[Dataset excerpts]
※ ※ ※

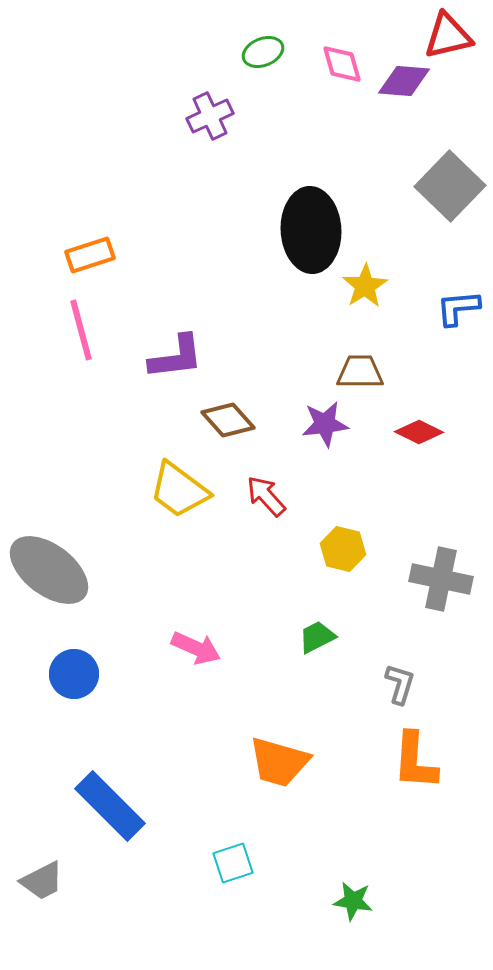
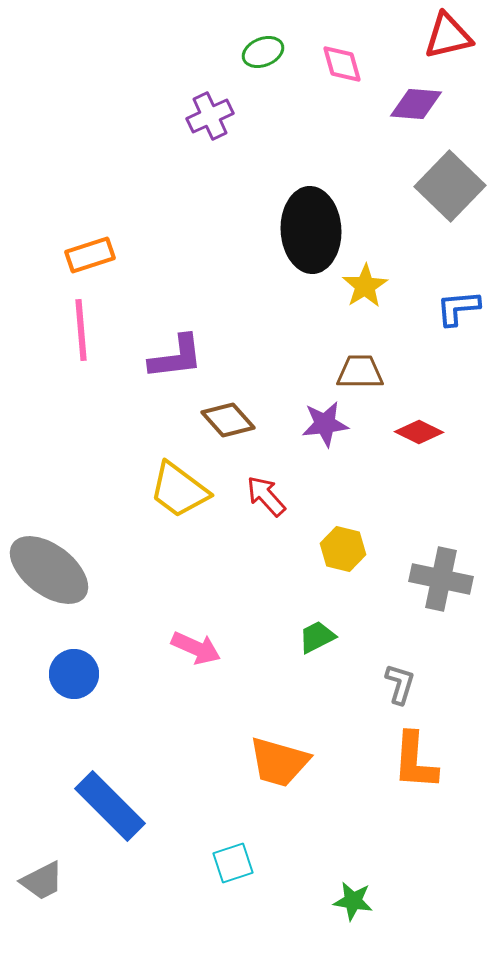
purple diamond: moved 12 px right, 23 px down
pink line: rotated 10 degrees clockwise
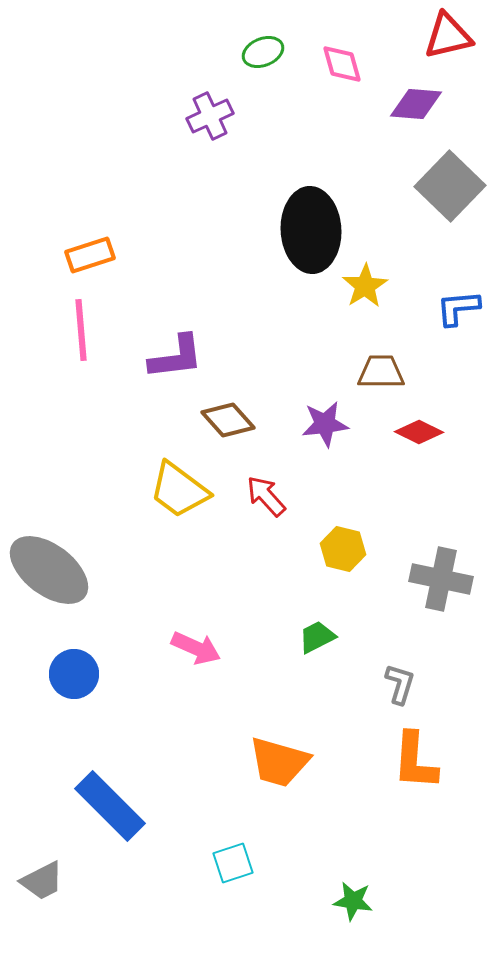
brown trapezoid: moved 21 px right
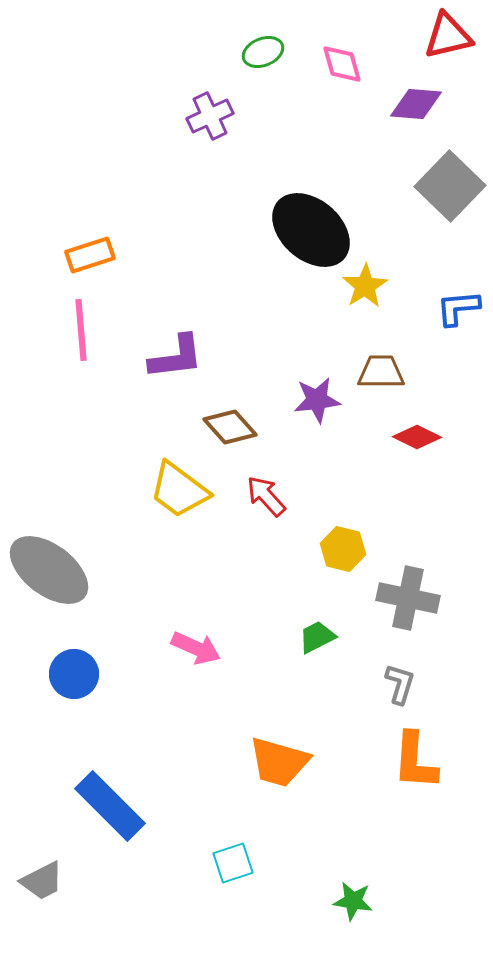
black ellipse: rotated 46 degrees counterclockwise
brown diamond: moved 2 px right, 7 px down
purple star: moved 8 px left, 24 px up
red diamond: moved 2 px left, 5 px down
gray cross: moved 33 px left, 19 px down
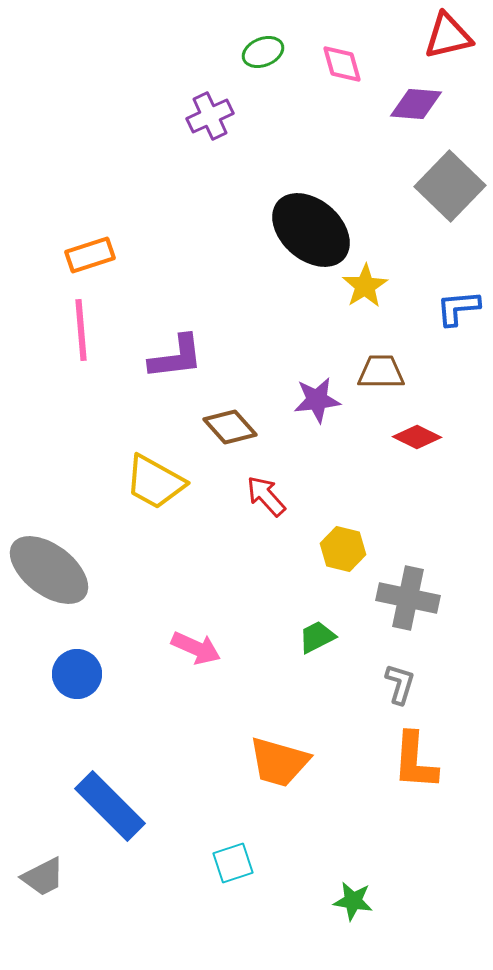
yellow trapezoid: moved 24 px left, 8 px up; rotated 8 degrees counterclockwise
blue circle: moved 3 px right
gray trapezoid: moved 1 px right, 4 px up
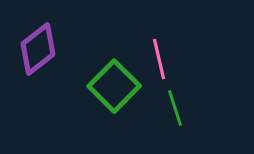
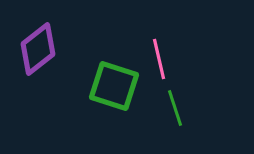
green square: rotated 27 degrees counterclockwise
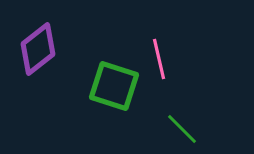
green line: moved 7 px right, 21 px down; rotated 27 degrees counterclockwise
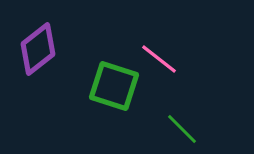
pink line: rotated 39 degrees counterclockwise
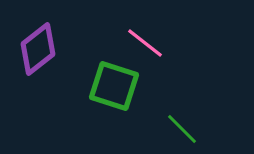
pink line: moved 14 px left, 16 px up
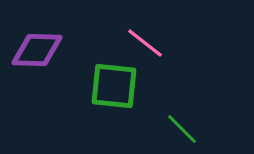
purple diamond: moved 1 px left, 1 px down; rotated 40 degrees clockwise
green square: rotated 12 degrees counterclockwise
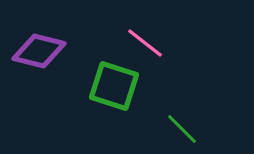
purple diamond: moved 2 px right, 1 px down; rotated 12 degrees clockwise
green square: rotated 12 degrees clockwise
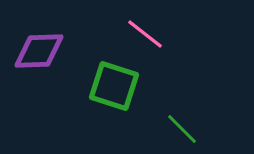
pink line: moved 9 px up
purple diamond: rotated 16 degrees counterclockwise
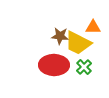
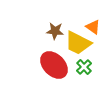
orange triangle: rotated 35 degrees clockwise
brown star: moved 5 px left, 5 px up
red ellipse: rotated 44 degrees clockwise
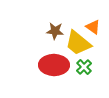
yellow trapezoid: rotated 12 degrees clockwise
red ellipse: rotated 44 degrees counterclockwise
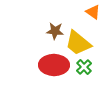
orange triangle: moved 15 px up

※ ※ ※

## [Exercise prompt]
Copy every line of the rows above word for word, leaving out the picture lines.

## [Answer for the task]
purple diamond: moved 12 px right, 23 px down
pink line: rotated 10 degrees clockwise
brown trapezoid: moved 21 px right
black ellipse: rotated 46 degrees counterclockwise
brown diamond: moved 2 px right, 7 px down
purple star: moved 8 px left, 24 px up
red diamond: moved 2 px left, 5 px down
gray cross: moved 33 px left, 19 px down
yellow trapezoid: moved 24 px left, 8 px up; rotated 8 degrees counterclockwise
blue circle: moved 3 px right
gray trapezoid: moved 1 px right, 4 px up
green square: rotated 27 degrees counterclockwise
green line: moved 7 px right, 21 px down; rotated 27 degrees counterclockwise
pink line: rotated 39 degrees counterclockwise
pink line: moved 14 px left, 16 px up
purple diamond: moved 1 px left, 1 px down; rotated 40 degrees clockwise
green square: rotated 12 degrees counterclockwise
purple diamond: moved 2 px right, 1 px down; rotated 12 degrees clockwise
green square: rotated 12 degrees clockwise
pink line: moved 9 px up
purple diamond: rotated 16 degrees counterclockwise
orange triangle: rotated 35 degrees clockwise
brown star: moved 5 px left, 5 px up
red ellipse: rotated 44 degrees clockwise
yellow trapezoid: rotated 12 degrees clockwise
red ellipse: rotated 44 degrees counterclockwise
orange triangle: moved 15 px up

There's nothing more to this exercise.